HOW TO COMPLETE THIS TASK: Once the line containing "D115: diode (A" is found in the entries below, restate it and each following line word for word, stopping after the line containing "C6: 2.2uF (plus".

[SUPPLIED INFORMATION — start]

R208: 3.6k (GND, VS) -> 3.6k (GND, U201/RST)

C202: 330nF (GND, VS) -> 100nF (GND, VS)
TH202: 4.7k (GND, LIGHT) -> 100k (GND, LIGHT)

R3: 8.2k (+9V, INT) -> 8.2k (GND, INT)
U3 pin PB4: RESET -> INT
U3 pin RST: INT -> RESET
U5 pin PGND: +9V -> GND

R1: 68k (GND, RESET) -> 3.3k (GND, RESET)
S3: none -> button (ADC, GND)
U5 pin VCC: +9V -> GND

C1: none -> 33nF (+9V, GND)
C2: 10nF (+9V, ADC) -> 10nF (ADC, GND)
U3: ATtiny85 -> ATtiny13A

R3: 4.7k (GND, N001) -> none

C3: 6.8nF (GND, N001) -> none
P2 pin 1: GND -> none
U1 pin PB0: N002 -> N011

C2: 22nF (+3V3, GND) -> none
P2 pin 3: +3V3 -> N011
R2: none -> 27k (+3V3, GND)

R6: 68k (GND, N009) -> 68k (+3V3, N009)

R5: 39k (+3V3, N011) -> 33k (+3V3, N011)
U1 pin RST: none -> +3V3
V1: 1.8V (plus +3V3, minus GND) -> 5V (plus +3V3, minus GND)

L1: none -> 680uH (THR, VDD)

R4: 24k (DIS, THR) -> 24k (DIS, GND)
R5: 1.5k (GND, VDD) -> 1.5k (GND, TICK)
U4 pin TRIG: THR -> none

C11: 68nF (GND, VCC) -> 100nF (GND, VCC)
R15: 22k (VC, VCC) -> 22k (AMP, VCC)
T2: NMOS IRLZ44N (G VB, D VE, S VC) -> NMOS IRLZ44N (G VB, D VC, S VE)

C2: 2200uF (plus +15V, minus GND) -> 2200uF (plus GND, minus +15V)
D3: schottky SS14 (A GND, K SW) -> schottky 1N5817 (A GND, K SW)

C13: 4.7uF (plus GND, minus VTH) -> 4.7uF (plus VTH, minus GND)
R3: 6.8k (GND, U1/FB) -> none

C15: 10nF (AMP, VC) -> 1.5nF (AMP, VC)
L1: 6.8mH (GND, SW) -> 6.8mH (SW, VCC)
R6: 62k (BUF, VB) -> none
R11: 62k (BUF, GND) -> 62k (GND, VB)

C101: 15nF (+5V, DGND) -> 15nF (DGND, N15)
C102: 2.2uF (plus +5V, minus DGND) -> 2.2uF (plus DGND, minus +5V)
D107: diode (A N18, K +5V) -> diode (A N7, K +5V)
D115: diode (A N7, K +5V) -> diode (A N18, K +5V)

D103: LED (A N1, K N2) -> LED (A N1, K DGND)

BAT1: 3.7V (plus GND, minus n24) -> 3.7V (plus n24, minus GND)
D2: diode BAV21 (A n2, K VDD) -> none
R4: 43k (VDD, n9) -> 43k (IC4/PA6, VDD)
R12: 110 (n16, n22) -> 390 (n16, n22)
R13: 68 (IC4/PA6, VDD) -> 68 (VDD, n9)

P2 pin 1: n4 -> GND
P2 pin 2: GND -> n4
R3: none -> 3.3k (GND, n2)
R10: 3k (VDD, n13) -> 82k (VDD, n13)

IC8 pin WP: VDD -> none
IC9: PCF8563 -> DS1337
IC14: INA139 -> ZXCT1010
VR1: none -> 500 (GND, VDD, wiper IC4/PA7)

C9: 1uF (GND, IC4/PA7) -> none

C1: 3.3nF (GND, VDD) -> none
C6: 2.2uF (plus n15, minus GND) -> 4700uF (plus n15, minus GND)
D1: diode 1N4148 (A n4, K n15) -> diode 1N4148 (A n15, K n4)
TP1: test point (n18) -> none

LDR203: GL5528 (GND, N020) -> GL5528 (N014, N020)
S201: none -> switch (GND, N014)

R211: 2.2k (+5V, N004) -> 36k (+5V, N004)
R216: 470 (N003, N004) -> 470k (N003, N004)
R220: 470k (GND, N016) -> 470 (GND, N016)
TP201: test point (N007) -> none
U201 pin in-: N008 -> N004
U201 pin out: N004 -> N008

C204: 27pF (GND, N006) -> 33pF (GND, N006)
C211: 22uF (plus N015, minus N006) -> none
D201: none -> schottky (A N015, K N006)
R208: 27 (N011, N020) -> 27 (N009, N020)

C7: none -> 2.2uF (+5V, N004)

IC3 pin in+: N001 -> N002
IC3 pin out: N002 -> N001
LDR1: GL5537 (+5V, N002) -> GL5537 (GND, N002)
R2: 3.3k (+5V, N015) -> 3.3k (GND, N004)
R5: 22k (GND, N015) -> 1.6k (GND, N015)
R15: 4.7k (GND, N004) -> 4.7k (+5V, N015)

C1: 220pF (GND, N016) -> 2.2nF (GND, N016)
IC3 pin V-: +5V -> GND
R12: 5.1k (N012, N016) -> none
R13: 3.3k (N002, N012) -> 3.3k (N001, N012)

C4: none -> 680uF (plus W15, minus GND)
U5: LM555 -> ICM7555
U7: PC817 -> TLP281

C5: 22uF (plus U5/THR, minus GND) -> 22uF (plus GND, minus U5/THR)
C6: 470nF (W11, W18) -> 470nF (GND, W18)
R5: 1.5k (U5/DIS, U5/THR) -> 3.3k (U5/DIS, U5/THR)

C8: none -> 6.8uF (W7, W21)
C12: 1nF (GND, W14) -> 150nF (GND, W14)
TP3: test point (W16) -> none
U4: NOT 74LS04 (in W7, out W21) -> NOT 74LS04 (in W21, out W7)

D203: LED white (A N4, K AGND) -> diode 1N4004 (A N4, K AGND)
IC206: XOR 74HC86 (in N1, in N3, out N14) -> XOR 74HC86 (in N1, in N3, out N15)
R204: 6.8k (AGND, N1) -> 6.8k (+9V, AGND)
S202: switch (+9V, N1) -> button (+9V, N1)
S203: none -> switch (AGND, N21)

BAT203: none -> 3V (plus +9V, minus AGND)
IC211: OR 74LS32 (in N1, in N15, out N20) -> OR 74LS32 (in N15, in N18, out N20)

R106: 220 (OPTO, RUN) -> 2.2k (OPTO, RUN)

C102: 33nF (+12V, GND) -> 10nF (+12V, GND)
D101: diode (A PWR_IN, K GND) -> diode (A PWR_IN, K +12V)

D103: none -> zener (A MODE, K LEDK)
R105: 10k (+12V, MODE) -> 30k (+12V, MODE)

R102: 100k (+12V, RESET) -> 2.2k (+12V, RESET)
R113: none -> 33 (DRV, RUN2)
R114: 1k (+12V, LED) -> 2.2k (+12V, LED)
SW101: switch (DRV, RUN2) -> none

[SUPPLIED INFORMATION — finish]

TASK SOLUTION:
D115: diode (A N7, K +5V) -> diode (A N18, K +5V)

D103: LED (A N1, K N2) -> LED (A N1, K DGND)

BAT1: 3.7V (plus GND, minus n24) -> 3.7V (plus n24, minus GND)
D2: diode BAV21 (A n2, K VDD) -> none
R4: 43k (VDD, n9) -> 43k (IC4/PA6, VDD)
R12: 110 (n16, n22) -> 390 (n16, n22)
R13: 68 (IC4/PA6, VDD) -> 68 (VDD, n9)

P2 pin 1: n4 -> GND
P2 pin 2: GND -> n4
R3: none -> 3.3k (GND, n2)
R10: 3k (VDD, n13) -> 82k (VDD, n13)

IC8 pin WP: VDD -> none
IC9: PCF8563 -> DS1337
IC14: INA139 -> ZXCT1010
VR1: none -> 500 (GND, VDD, wiper IC4/PA7)

C9: 1uF (GND, IC4/PA7) -> none

C1: 3.3nF (GND, VDD) -> none
C6: 2.2uF (plus n15, minus GND) -> 4700uF (plus n15, minus GND)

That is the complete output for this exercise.